▸ Task requirements:
Each line at or after the one containing "cyan semicircle: (95, 125)" should be transcribed exactly, up to and including the final line of the data.

----

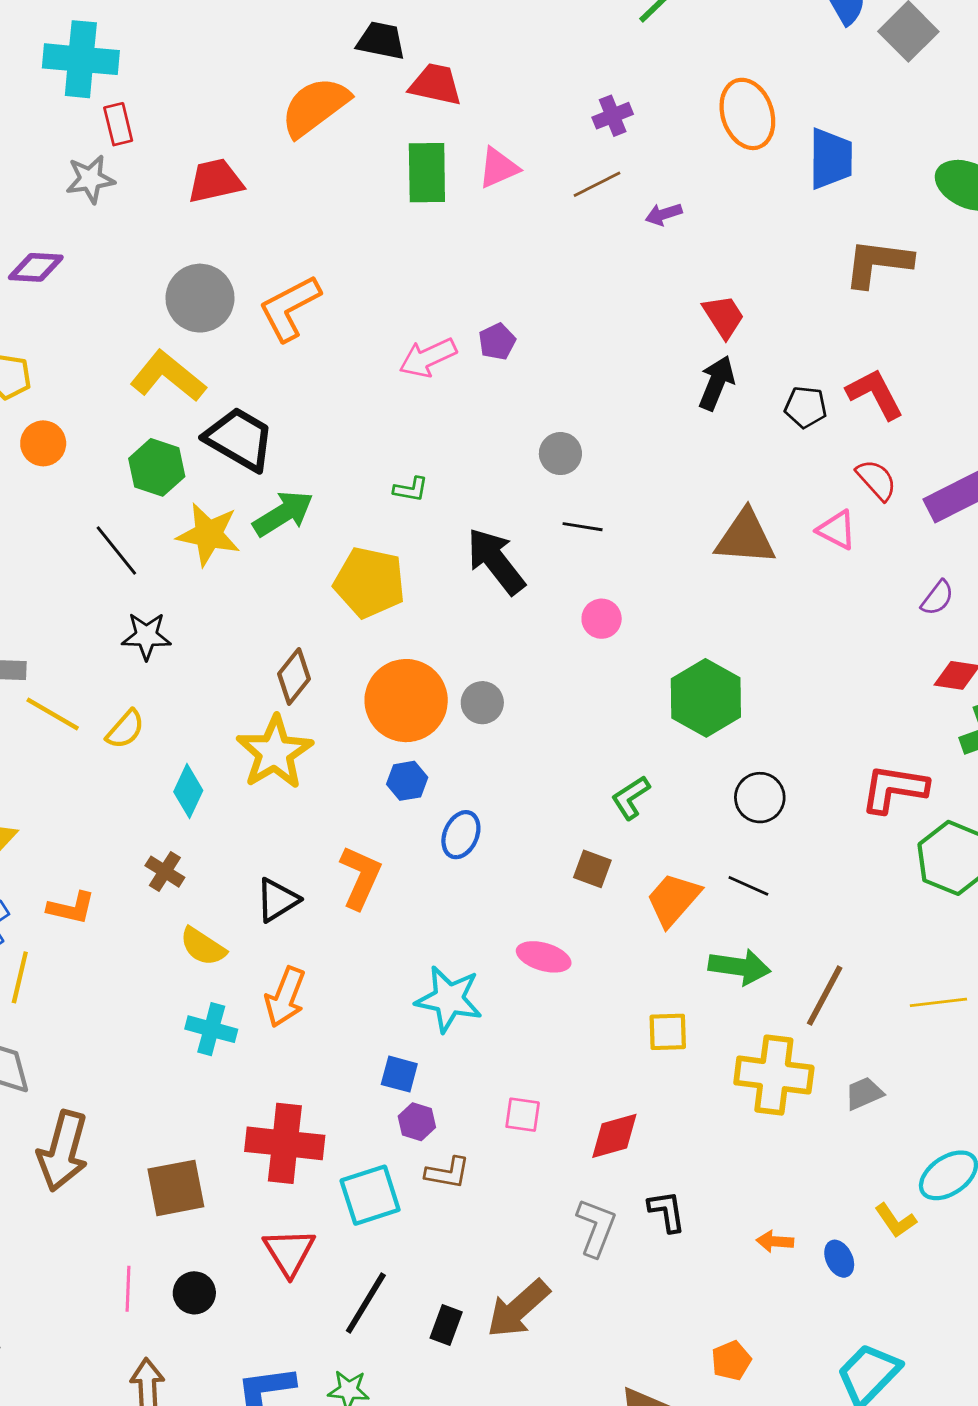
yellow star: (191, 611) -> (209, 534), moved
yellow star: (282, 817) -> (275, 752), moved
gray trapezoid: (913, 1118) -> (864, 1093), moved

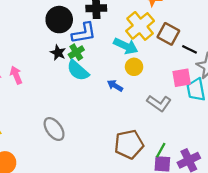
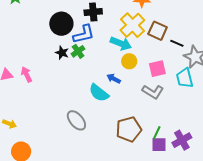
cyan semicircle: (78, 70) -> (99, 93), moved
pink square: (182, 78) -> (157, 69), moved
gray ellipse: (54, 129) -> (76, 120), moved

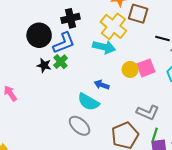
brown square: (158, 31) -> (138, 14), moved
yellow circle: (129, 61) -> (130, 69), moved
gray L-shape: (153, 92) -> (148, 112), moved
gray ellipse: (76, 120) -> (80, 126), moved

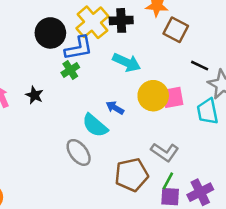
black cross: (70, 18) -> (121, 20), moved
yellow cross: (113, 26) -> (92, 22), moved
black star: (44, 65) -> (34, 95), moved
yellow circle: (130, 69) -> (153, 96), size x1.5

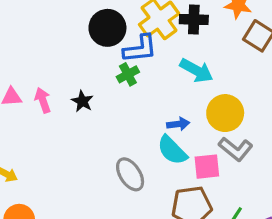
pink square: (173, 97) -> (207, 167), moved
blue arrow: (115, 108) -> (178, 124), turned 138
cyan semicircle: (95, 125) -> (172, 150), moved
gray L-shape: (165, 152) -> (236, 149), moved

----

▸ Answer box:
cyan semicircle: (95, 125) -> (172, 150), moved
gray L-shape: (165, 152) -> (236, 149), moved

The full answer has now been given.